[To do] Exact copy, no pictures: every line from the one that contains "C5: 100uF (plus +12V, minus AC1) -> none" through the end of the data below, and nothing else.

[Materials provided]
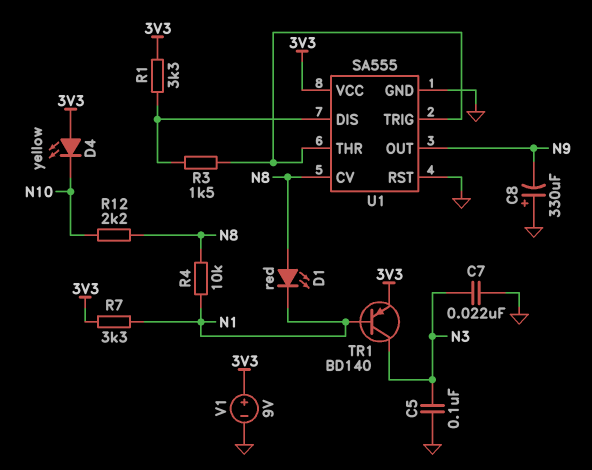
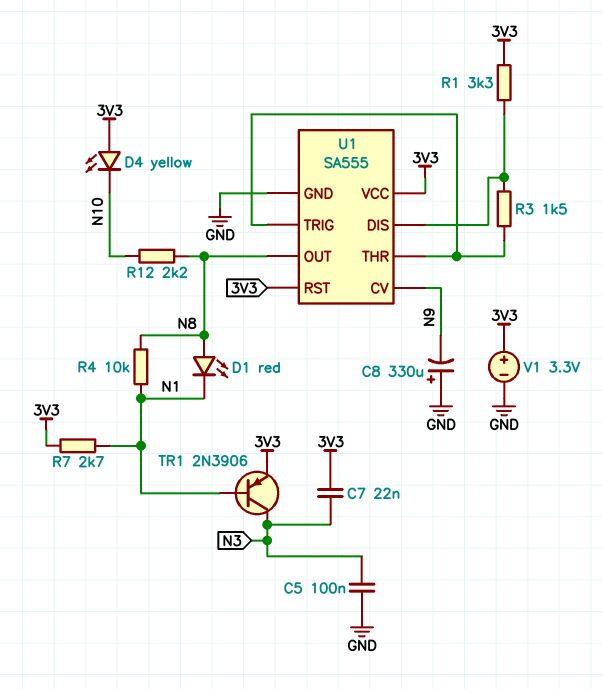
C7: 22nF (GND, N3) -> 22nF (3V3, N3)
R7: 3.3k (3V3, N1) -> 2.7k (3V3, N1)
TR1: PNP BD140 (B N1, C N3, E 3V3) -> PNP 2N3906 (B N1, C N3, E 3V3)
U1 pin CV: N8 -> N9
U1 pin OUT: N9 -> N8
U1 pin RST: GND -> 3V3
V1: 9V (plus 3V3, minus GND) -> 3.3V (plus 3V3, minus GND)

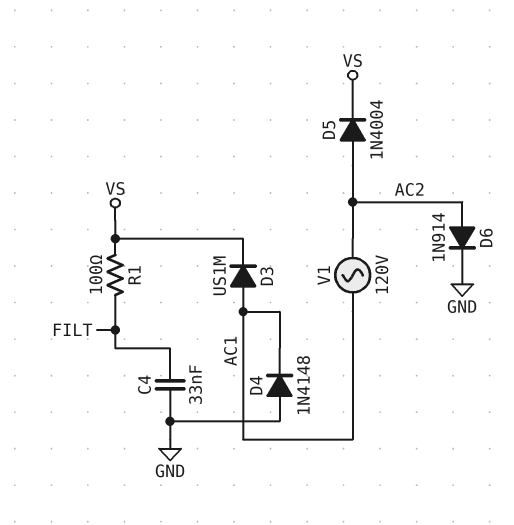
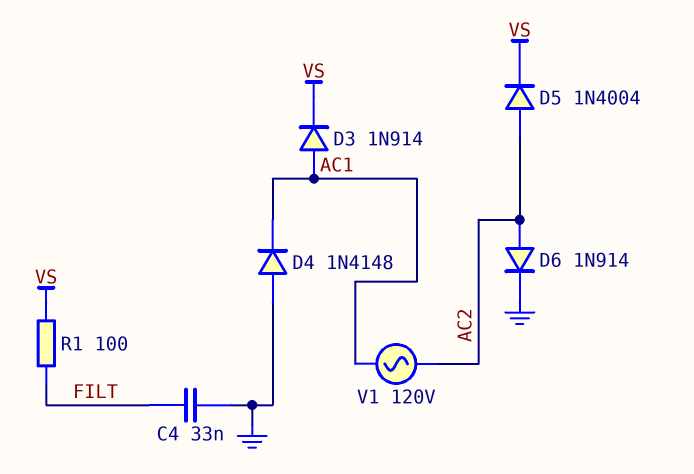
D3: diode US1M (A AC1, K VS) -> diode 1N914 (A AC1, K VS)

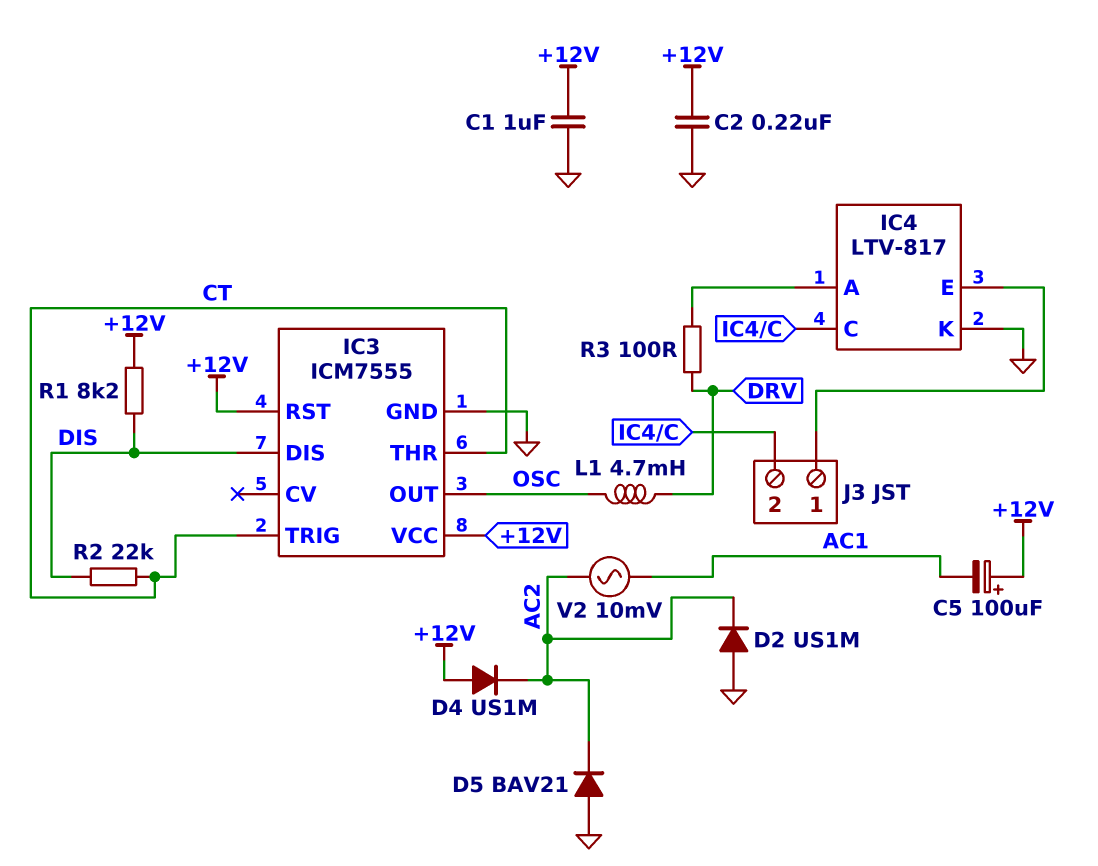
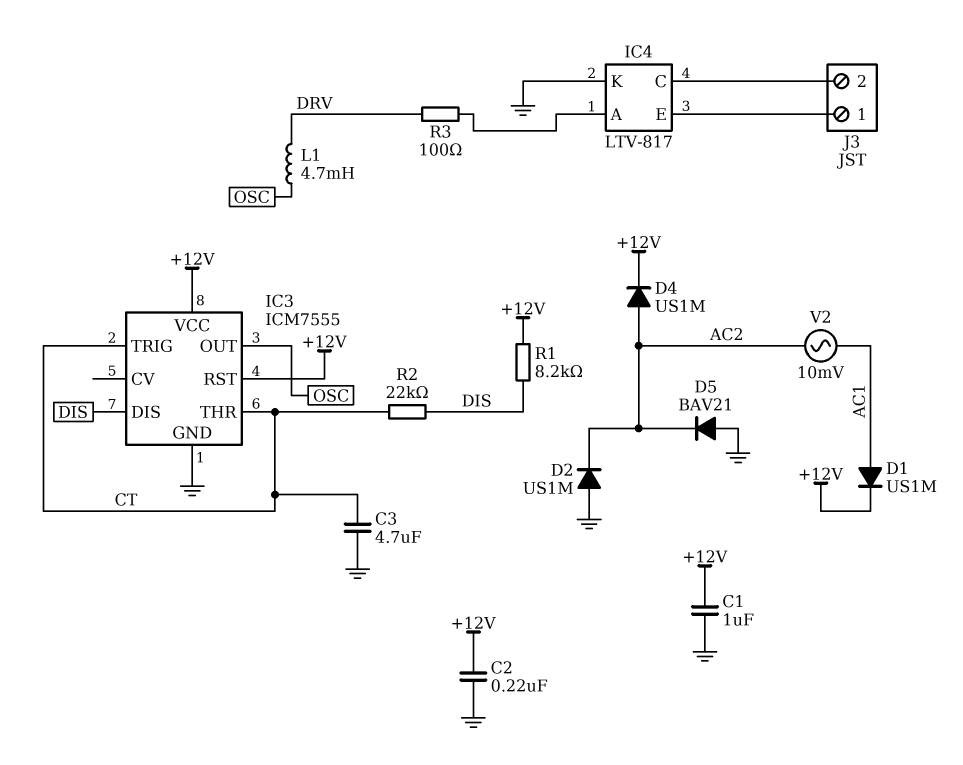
C3: none -> 4.7uF (CT, GND)
C5: 100uF (plus +12V, minus AC1) -> none
D1: none -> diode US1M (A AC1, K +12V)
D4: diode US1M (A +12V, K AC2) -> diode US1M (A AC2, K +12V)

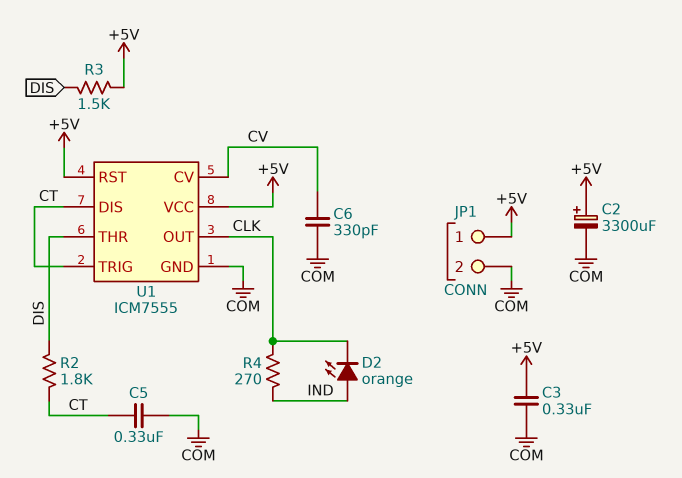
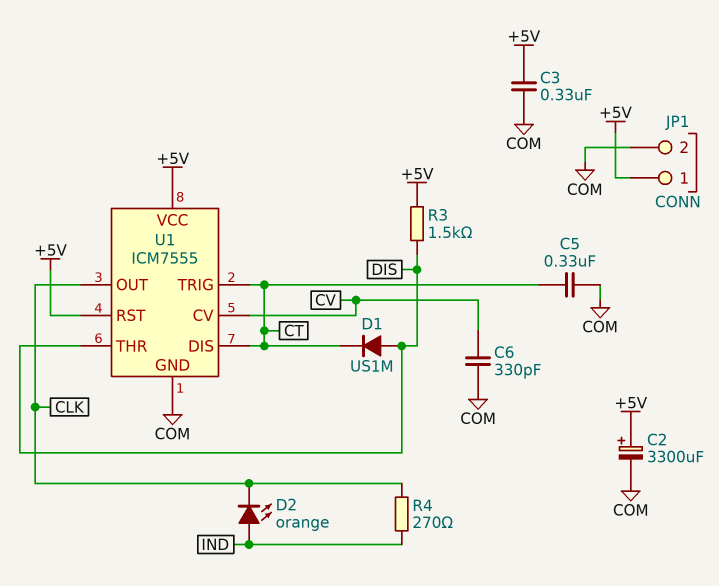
D1: none -> diode US1M (A DIS, K CT)
R2: 1.8k (CT, DIS) -> none

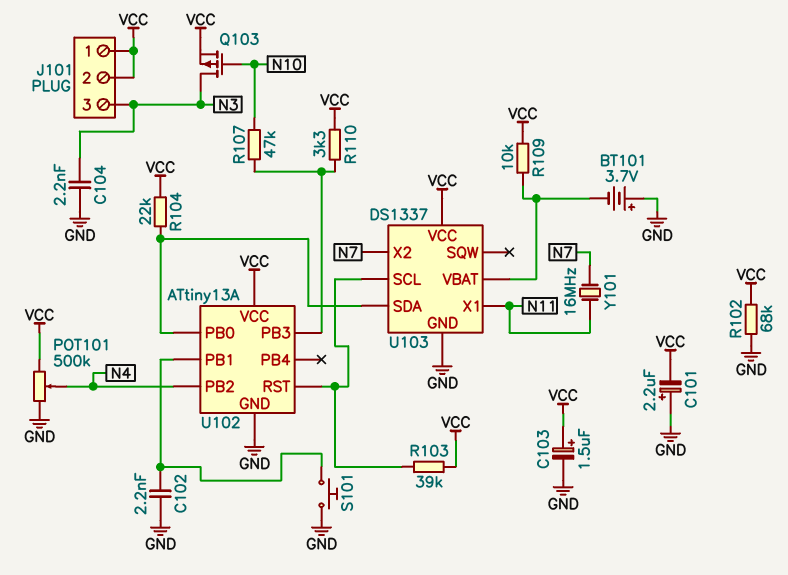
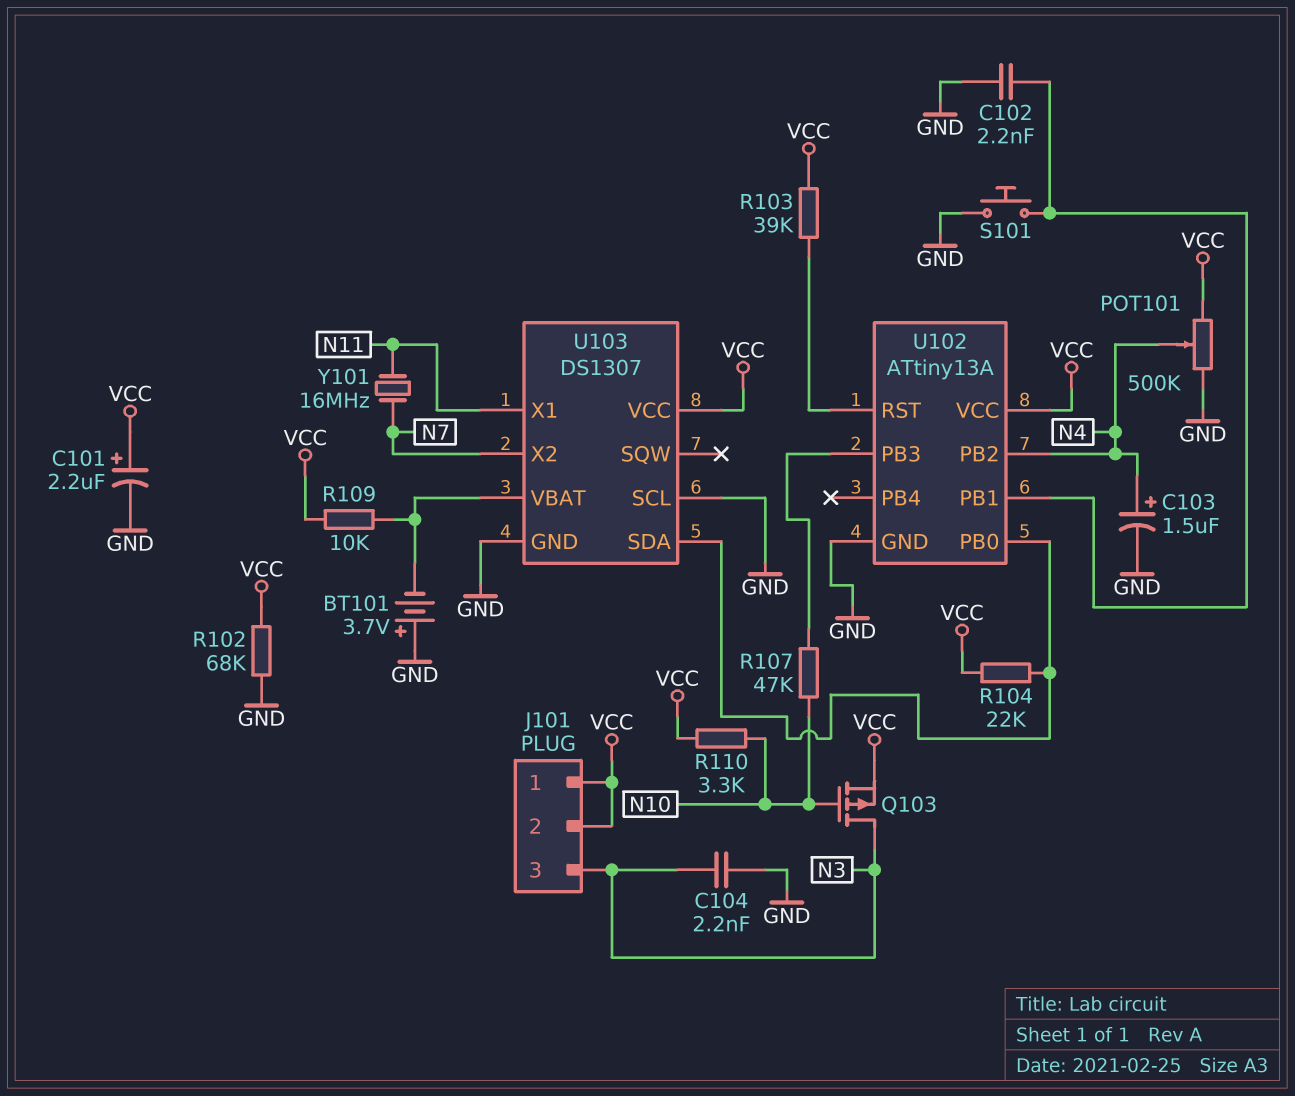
C101: 2.2uF (plus GND, minus VCC) -> 2.2uF (plus VCC, minus GND)
C103: 1.5uF (plus VCC, minus GND) -> 1.5uF (plus N4, minus GND)
R110: 3.3k (U102/PB3, VCC) -> 3.3k (N10, VCC)
U103: DS1337 -> DS1307
U103 pin SCL: U102/RST -> GND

[Exercise answer]
C5: 100uF (plus +12V, minus AC1) -> none
D1: none -> diode US1M (A AC1, K +12V)
D4: diode US1M (A +12V, K AC2) -> diode US1M (A AC2, K +12V)

D1: none -> diode US1M (A DIS, K CT)
R2: 1.8k (CT, DIS) -> none

C101: 2.2uF (plus GND, minus VCC) -> 2.2uF (plus VCC, minus GND)
C103: 1.5uF (plus VCC, minus GND) -> 1.5uF (plus N4, minus GND)
R110: 3.3k (U102/PB3, VCC) -> 3.3k (N10, VCC)
U103: DS1337 -> DS1307
U103 pin SCL: U102/RST -> GND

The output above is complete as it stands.